> What to work on:
Using the listing below, print exactly everything from the line with "D5: LED (A LED, K COM) -> none" down to the line with "C3: 3.3nF (GND, n4) -> 22nF (GND, n4)", both included, and nothing more.

> Records supplied:
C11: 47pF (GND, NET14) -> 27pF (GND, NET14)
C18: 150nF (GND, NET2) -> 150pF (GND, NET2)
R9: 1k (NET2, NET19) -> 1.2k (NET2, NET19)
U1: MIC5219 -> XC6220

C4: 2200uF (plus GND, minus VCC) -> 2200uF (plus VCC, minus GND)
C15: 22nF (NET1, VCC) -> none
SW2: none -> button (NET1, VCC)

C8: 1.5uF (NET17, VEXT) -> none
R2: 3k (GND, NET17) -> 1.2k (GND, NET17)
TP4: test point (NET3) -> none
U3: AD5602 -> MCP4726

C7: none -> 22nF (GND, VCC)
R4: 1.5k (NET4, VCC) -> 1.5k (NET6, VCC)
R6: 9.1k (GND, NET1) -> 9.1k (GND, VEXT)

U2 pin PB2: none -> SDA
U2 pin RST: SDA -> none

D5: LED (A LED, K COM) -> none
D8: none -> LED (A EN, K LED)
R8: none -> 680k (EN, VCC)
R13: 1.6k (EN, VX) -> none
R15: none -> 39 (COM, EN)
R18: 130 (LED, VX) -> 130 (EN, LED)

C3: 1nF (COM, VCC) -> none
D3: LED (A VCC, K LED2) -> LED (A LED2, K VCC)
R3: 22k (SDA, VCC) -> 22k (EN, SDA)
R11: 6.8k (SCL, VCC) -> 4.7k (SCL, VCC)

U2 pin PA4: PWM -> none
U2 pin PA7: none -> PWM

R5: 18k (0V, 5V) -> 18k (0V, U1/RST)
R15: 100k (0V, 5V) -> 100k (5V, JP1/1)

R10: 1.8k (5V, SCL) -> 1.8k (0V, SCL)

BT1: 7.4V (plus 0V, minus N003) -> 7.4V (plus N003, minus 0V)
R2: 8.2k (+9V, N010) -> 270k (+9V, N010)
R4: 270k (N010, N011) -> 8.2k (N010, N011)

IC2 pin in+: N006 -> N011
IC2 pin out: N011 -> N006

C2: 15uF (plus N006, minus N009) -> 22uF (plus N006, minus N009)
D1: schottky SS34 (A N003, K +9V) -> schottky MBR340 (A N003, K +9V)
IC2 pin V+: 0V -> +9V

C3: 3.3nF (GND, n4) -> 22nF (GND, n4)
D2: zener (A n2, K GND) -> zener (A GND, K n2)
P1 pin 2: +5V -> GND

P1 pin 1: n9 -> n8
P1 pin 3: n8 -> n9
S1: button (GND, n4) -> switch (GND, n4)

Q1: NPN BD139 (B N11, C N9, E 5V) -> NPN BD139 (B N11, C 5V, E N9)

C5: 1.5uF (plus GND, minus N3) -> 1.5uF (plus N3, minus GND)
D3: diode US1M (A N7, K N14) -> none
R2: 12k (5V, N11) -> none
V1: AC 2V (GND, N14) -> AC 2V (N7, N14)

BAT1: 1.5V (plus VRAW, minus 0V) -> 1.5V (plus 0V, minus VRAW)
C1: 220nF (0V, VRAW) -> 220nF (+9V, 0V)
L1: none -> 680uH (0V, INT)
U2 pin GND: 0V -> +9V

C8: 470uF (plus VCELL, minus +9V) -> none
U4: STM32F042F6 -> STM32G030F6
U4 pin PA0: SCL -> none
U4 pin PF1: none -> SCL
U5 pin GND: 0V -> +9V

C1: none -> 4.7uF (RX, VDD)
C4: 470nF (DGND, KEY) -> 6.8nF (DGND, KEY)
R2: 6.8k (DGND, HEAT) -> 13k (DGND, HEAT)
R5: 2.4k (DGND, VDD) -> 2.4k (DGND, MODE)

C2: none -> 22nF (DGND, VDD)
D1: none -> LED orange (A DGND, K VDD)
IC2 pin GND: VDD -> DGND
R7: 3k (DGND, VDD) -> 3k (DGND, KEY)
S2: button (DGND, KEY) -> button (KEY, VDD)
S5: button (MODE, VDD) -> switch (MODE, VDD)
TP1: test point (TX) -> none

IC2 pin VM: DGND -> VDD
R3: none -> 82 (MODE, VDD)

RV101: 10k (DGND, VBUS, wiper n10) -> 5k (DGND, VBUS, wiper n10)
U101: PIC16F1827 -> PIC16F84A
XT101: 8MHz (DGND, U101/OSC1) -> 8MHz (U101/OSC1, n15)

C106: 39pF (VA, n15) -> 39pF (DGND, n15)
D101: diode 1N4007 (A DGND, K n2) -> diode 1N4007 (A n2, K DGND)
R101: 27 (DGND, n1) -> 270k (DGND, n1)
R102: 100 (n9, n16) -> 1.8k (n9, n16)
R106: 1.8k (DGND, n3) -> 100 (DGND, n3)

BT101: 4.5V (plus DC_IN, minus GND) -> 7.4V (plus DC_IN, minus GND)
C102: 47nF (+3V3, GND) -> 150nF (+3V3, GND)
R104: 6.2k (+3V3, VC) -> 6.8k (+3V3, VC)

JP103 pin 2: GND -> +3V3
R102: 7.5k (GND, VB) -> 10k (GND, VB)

> Response:
D5: LED (A LED, K COM) -> none
D8: none -> LED (A EN, K LED)
R8: none -> 680k (EN, VCC)
R13: 1.6k (EN, VX) -> none
R15: none -> 39 (COM, EN)
R18: 130 (LED, VX) -> 130 (EN, LED)

C3: 1nF (COM, VCC) -> none
D3: LED (A VCC, K LED2) -> LED (A LED2, K VCC)
R3: 22k (SDA, VCC) -> 22k (EN, SDA)
R11: 6.8k (SCL, VCC) -> 4.7k (SCL, VCC)

U2 pin PA4: PWM -> none
U2 pin PA7: none -> PWM

R5: 18k (0V, 5V) -> 18k (0V, U1/RST)
R15: 100k (0V, 5V) -> 100k (5V, JP1/1)

R10: 1.8k (5V, SCL) -> 1.8k (0V, SCL)

BT1: 7.4V (plus 0V, minus N003) -> 7.4V (plus N003, minus 0V)
R2: 8.2k (+9V, N010) -> 270k (+9V, N010)
R4: 270k (N010, N011) -> 8.2k (N010, N011)

IC2 pin in+: N006 -> N011
IC2 pin out: N011 -> N006

C2: 15uF (plus N006, minus N009) -> 22uF (plus N006, minus N009)
D1: schottky SS34 (A N003, K +9V) -> schottky MBR340 (A N003, K +9V)
IC2 pin V+: 0V -> +9V

C3: 3.3nF (GND, n4) -> 22nF (GND, n4)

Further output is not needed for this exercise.